#### YOUR GOAL:
Your answer must consist solely of the lines from the one containing "none -> green brick H1:I2 level 1" through the last line of the records below, reproduced exactly, with all pictures omitted.
+ + + +
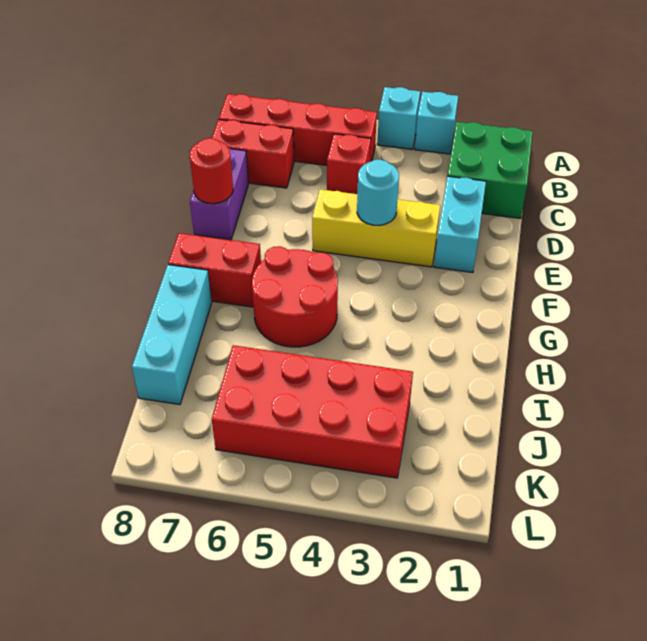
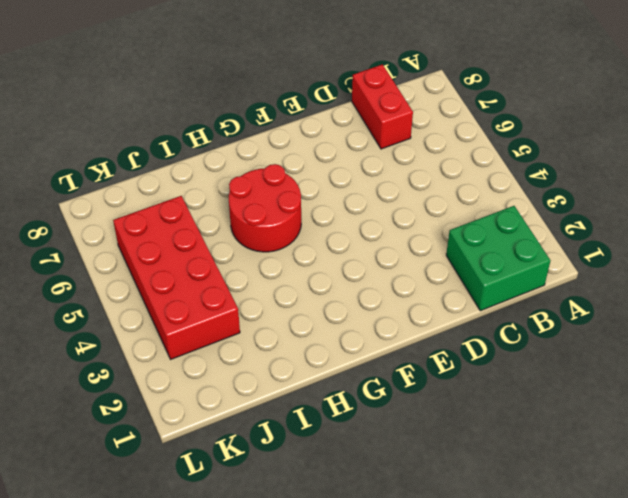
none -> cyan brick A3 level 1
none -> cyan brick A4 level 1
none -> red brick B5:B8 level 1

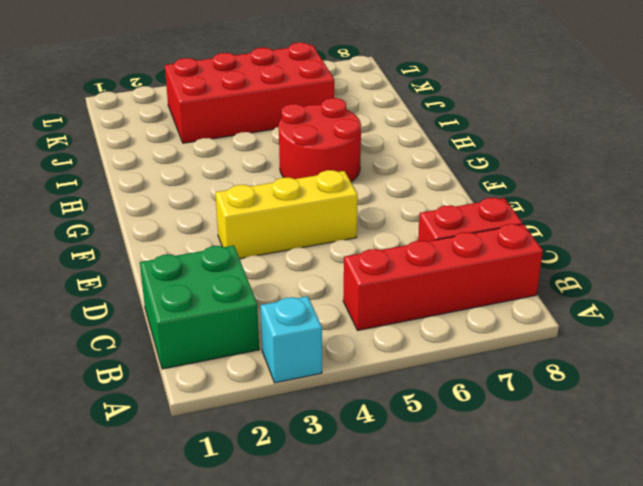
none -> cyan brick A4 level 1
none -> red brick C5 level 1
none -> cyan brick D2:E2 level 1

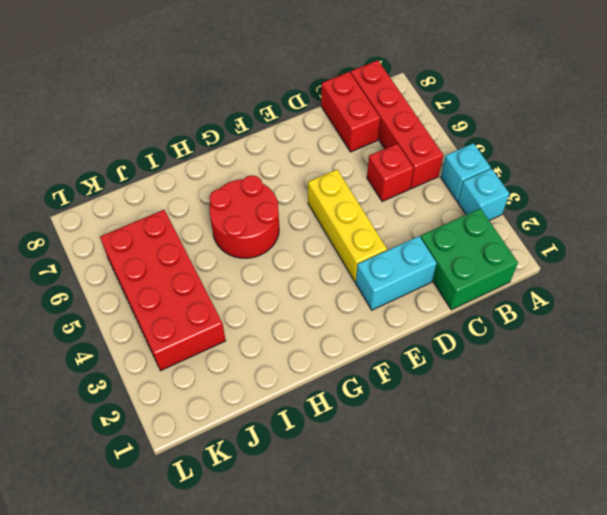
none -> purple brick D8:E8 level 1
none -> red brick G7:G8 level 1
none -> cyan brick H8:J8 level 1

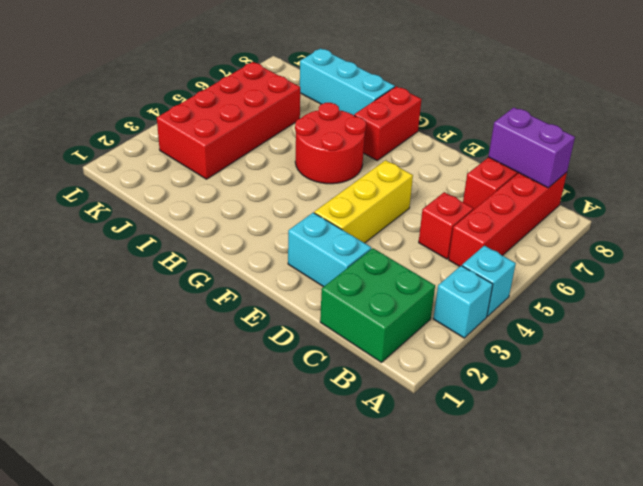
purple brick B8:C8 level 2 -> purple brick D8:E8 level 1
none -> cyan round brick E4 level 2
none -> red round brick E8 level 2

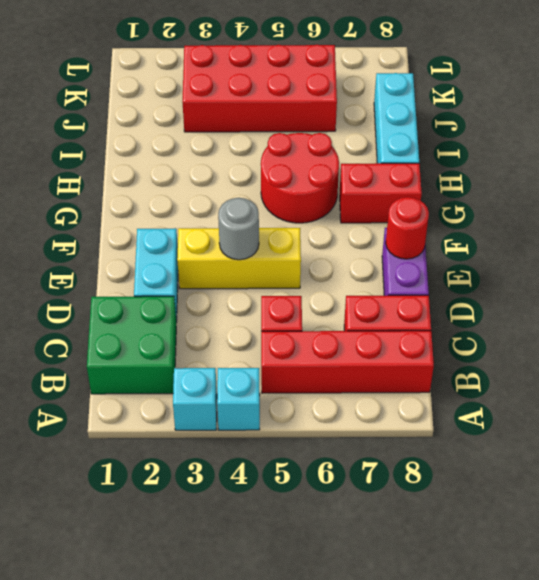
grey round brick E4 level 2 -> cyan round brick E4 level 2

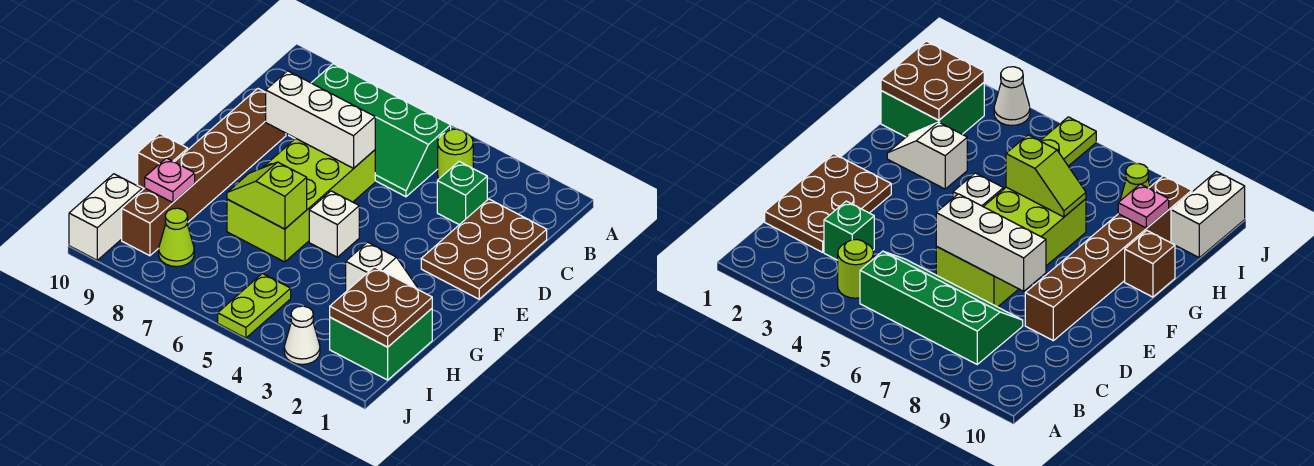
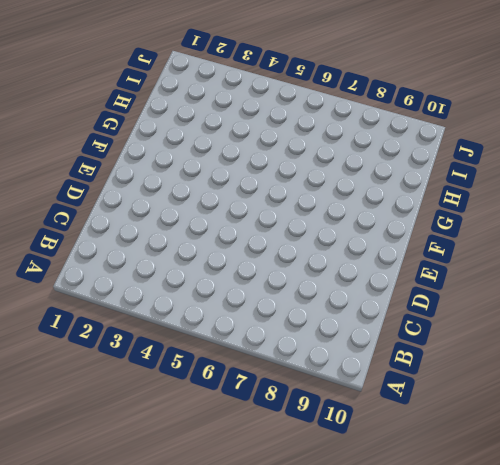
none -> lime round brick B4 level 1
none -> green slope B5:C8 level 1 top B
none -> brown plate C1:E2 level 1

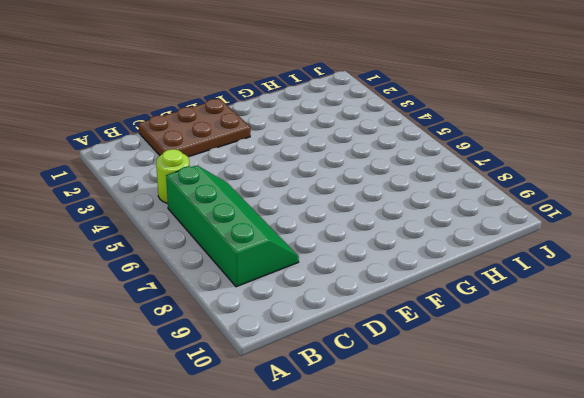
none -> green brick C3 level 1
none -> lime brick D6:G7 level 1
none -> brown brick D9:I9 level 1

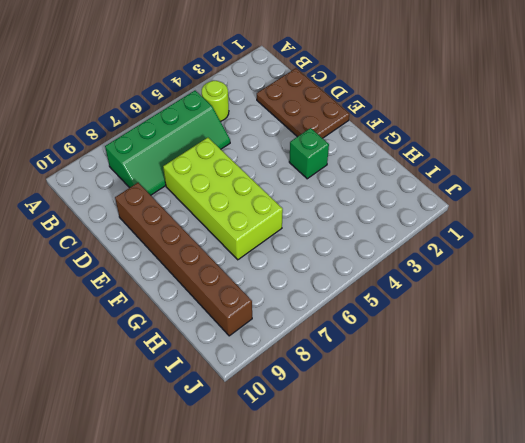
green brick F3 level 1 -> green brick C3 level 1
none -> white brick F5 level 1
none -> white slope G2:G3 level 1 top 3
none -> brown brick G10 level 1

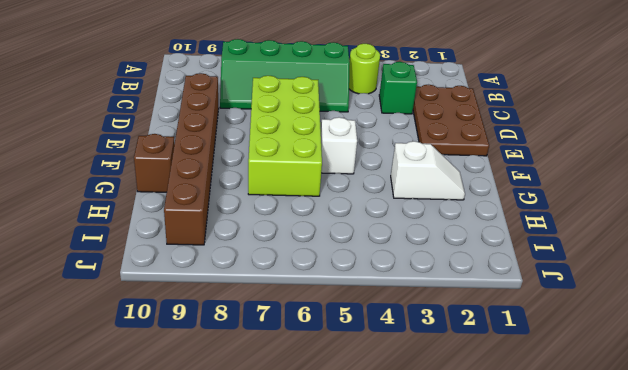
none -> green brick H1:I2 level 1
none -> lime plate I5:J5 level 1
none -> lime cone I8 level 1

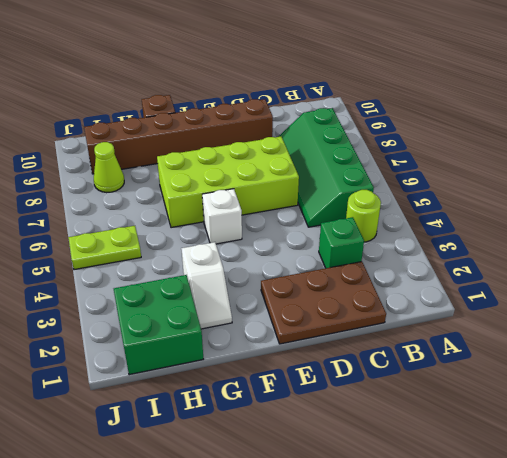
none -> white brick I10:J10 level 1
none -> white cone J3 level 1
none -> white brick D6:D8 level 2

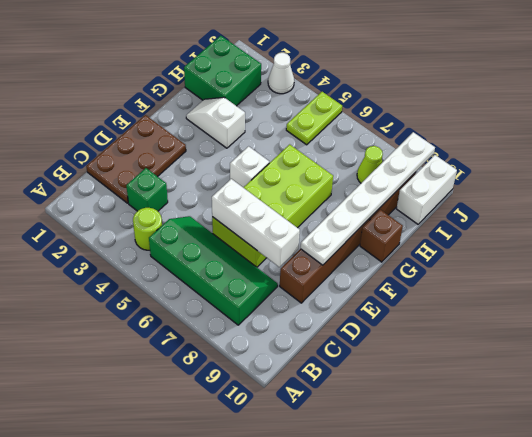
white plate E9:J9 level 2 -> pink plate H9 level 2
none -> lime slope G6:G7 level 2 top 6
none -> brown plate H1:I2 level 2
+ + + +
#### RESPONSE:
none -> green brick H1:I2 level 1
none -> lime plate I5:J5 level 1
none -> lime cone I8 level 1

none -> white brick I10:J10 level 1
none -> white cone J3 level 1
none -> white brick D6:D8 level 2

white plate E9:J9 level 2 -> pink plate H9 level 2
none -> lime slope G6:G7 level 2 top 6
none -> brown plate H1:I2 level 2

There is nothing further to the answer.